• **AVAILABLE DATA**
>>

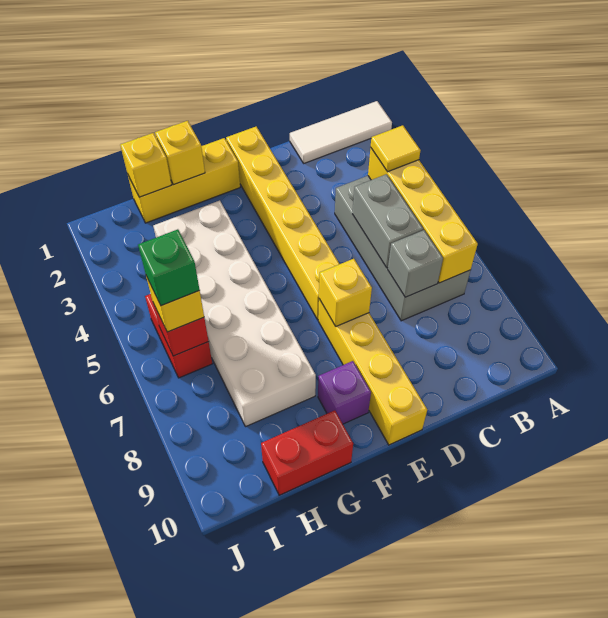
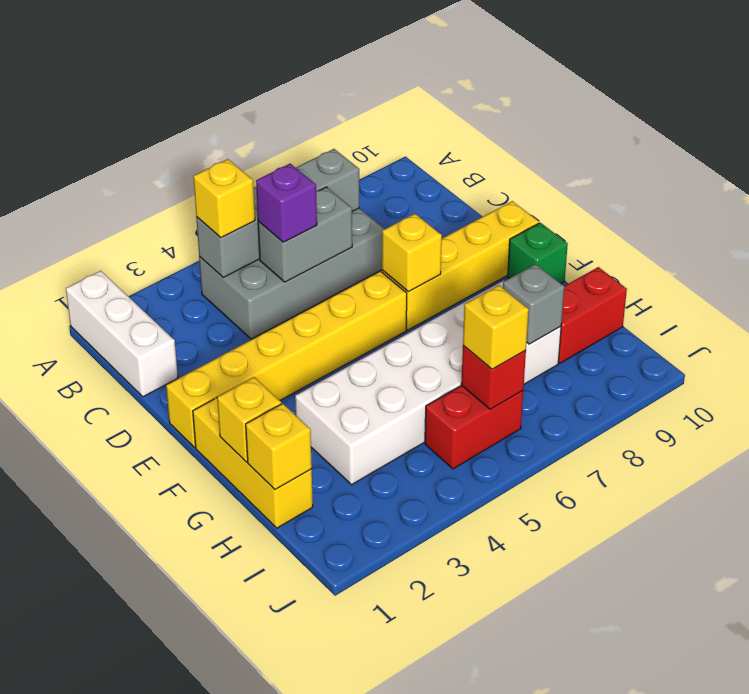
white 1x3 tile [290,101,392,163] -> white 1x3 brick [66,271,178,397]
yellow 1x4 brick [368,147,478,283] -> grey 1x4 brick [196,149,359,277]
yellow 1x1 tile [371,125,421,172] -> yellow 1x1 brick [193,159,255,238]
grey 1x1 brick [388,230,443,297] -> grey 1x1 brick moved to [503,264,564,344]
purple 1x1 brick [318,361,371,424] -> purple 1x1 brick moved to [256,164,317,242]
red 1x2 brick [261,410,353,495] -> red 1x2 brick turned to [558,267,627,363]
green 1x1 brick [138,229,199,306] -> green 1x1 brick moved to [508,223,568,283]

<<

• **PROMPT**
Write out all of the data above exactly, without any of its pictures.

• **REPLY**
white 1x3 tile [290,101,392,163] -> white 1x3 brick [66,271,178,397]
yellow 1x4 brick [368,147,478,283] -> grey 1x4 brick [196,149,359,277]
yellow 1x1 tile [371,125,421,172] -> yellow 1x1 brick [193,159,255,238]
grey 1x1 brick [388,230,443,297] -> grey 1x1 brick moved to [503,264,564,344]
purple 1x1 brick [318,361,371,424] -> purple 1x1 brick moved to [256,164,317,242]
red 1x2 brick [261,410,353,495] -> red 1x2 brick turned to [558,267,627,363]
green 1x1 brick [138,229,199,306] -> green 1x1 brick moved to [508,223,568,283]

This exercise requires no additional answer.